» **Record excerpts**
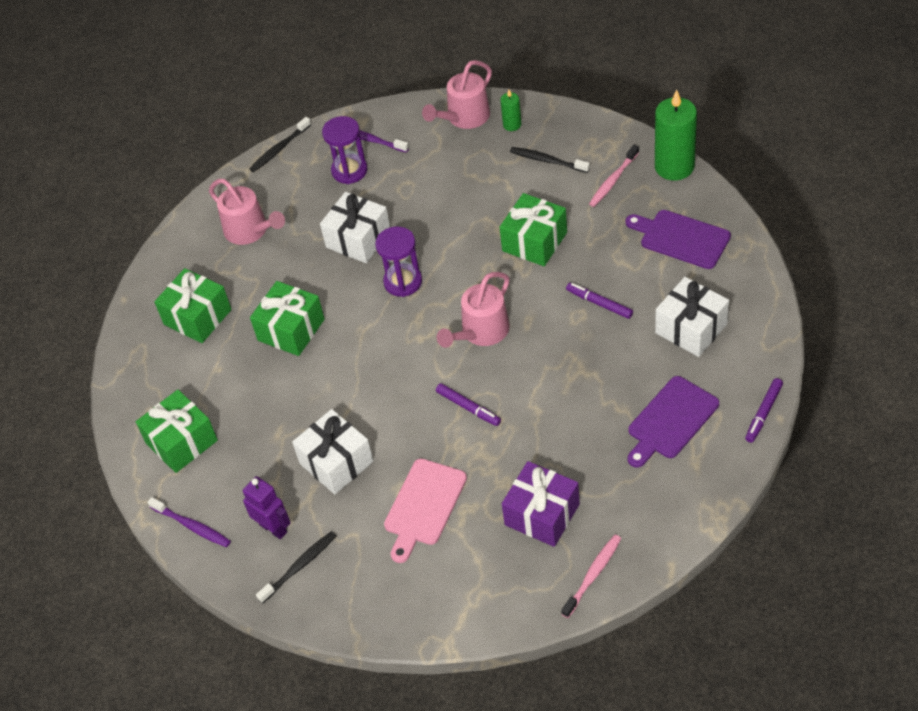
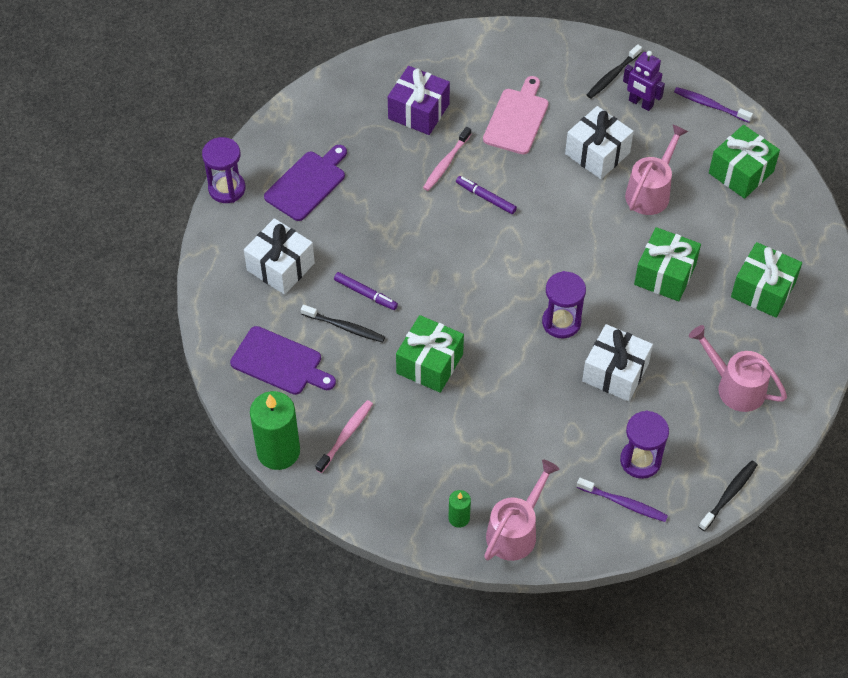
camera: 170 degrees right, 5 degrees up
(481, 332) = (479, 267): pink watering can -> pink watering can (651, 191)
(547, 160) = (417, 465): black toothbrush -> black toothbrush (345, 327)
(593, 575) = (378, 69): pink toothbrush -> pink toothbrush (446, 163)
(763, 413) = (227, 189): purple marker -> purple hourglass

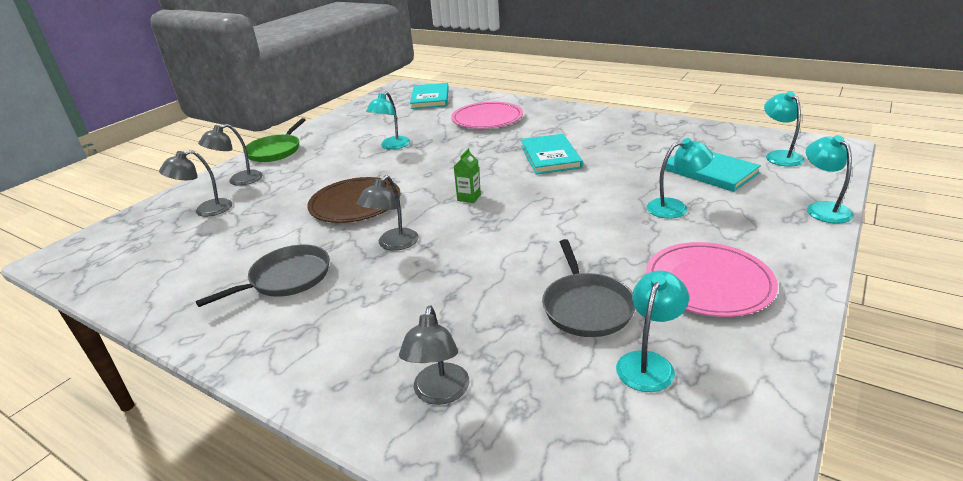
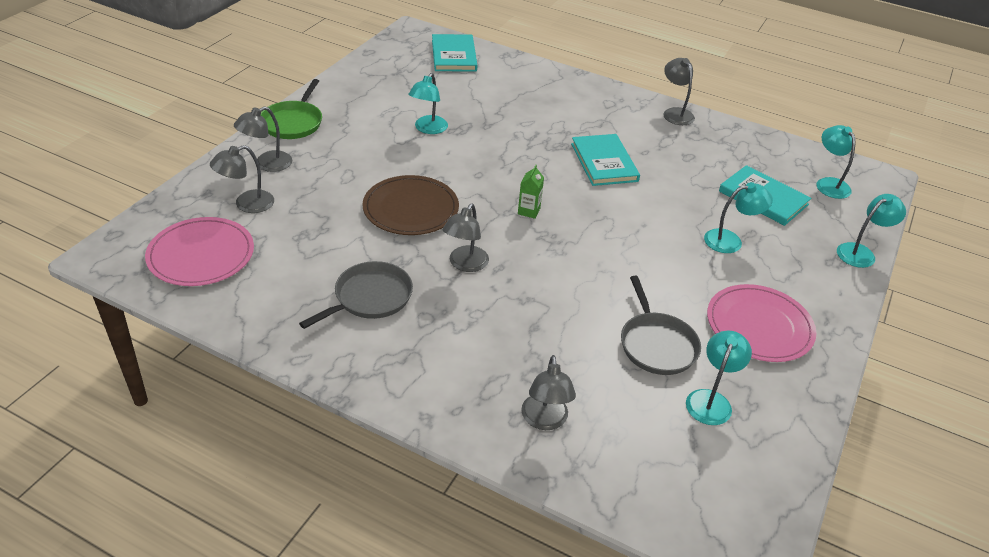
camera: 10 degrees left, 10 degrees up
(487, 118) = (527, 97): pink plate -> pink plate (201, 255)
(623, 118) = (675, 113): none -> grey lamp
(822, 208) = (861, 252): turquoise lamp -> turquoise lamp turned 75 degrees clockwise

» **Requirement**
Write out, exactly as given, the line containing "(623, 118) = (675, 113): none -> grey lamp" and every line after it to the end of the records. Include nothing else.

» **Output for this exercise**
(623, 118) = (675, 113): none -> grey lamp
(822, 208) = (861, 252): turquoise lamp -> turquoise lamp turned 75 degrees clockwise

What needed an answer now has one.